> Direction: Count the lines in the data below that contain the string "grace", and reply with that number alone.

> Rows:
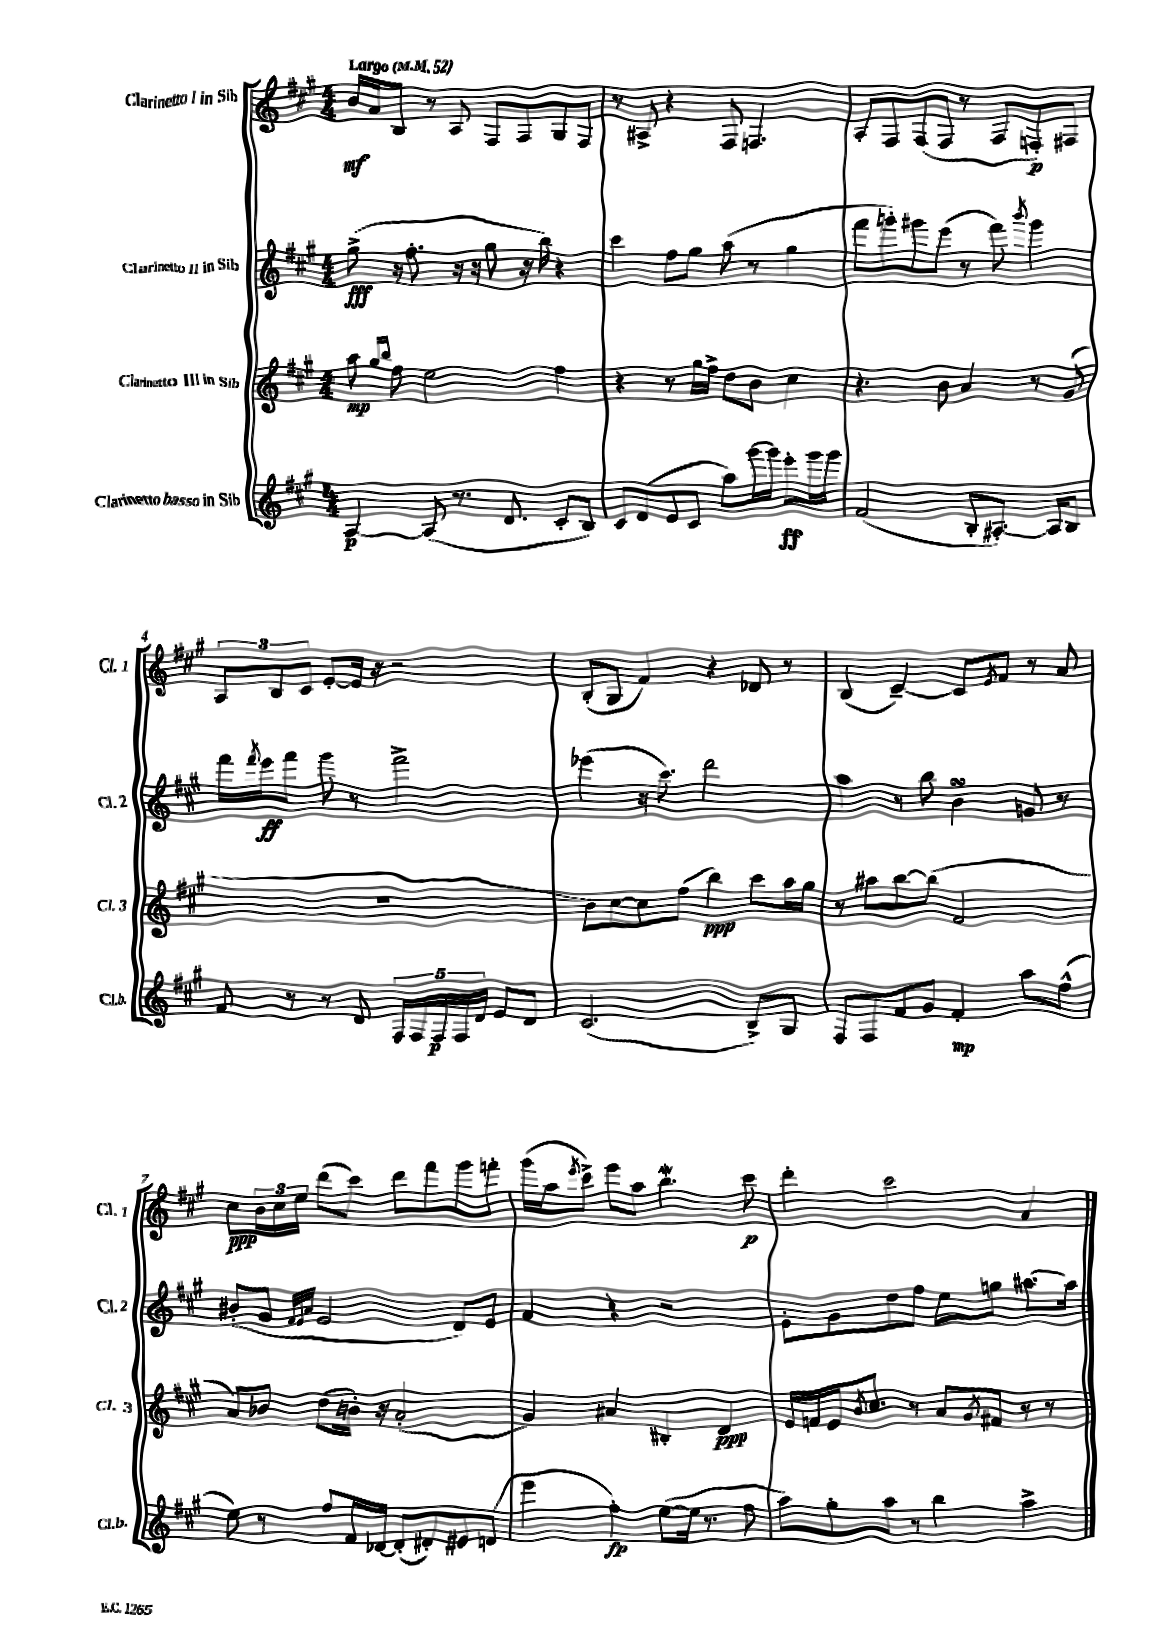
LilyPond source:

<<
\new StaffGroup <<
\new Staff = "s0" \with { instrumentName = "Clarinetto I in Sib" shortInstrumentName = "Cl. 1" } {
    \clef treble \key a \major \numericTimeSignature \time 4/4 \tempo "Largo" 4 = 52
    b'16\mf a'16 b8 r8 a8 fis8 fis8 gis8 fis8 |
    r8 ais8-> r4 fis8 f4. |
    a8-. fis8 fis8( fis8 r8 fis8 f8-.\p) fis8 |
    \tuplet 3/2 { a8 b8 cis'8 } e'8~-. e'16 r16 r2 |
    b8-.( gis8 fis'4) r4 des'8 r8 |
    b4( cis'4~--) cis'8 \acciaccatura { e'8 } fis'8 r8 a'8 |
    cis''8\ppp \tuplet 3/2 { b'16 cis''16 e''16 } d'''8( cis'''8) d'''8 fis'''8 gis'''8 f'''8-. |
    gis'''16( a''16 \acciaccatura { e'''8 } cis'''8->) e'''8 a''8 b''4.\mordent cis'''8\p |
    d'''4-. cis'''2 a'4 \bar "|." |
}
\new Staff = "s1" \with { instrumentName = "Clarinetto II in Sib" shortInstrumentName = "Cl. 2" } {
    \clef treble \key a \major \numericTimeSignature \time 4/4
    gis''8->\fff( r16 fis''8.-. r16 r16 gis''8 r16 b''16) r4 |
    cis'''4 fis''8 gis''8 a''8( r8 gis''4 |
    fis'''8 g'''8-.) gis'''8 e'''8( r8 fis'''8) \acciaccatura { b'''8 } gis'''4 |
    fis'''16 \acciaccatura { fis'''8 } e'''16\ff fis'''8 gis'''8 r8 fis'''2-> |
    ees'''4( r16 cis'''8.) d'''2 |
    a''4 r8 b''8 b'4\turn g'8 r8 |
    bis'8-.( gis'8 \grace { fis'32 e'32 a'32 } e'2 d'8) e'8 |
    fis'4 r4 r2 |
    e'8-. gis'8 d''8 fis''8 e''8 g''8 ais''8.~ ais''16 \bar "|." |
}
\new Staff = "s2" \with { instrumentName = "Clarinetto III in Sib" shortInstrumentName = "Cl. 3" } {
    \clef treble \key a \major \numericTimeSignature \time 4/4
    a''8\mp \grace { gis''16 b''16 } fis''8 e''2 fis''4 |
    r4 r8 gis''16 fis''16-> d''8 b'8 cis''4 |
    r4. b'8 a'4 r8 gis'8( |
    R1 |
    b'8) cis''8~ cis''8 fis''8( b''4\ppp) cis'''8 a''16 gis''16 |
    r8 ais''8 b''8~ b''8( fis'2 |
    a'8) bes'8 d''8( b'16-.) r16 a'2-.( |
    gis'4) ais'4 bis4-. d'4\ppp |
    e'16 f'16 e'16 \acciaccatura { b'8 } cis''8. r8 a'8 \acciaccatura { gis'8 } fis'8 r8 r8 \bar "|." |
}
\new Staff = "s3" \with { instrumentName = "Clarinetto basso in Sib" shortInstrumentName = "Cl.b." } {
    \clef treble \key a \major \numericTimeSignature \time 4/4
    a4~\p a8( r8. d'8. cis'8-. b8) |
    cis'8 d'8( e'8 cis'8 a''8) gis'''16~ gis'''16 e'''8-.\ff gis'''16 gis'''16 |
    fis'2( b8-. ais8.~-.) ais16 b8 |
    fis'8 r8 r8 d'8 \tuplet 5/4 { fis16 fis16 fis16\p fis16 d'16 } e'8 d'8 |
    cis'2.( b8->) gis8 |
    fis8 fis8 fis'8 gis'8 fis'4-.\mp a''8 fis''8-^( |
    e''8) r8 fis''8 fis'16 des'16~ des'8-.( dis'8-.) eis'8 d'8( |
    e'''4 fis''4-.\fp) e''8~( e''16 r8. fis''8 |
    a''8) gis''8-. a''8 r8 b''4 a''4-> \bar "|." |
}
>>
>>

> Output below: 2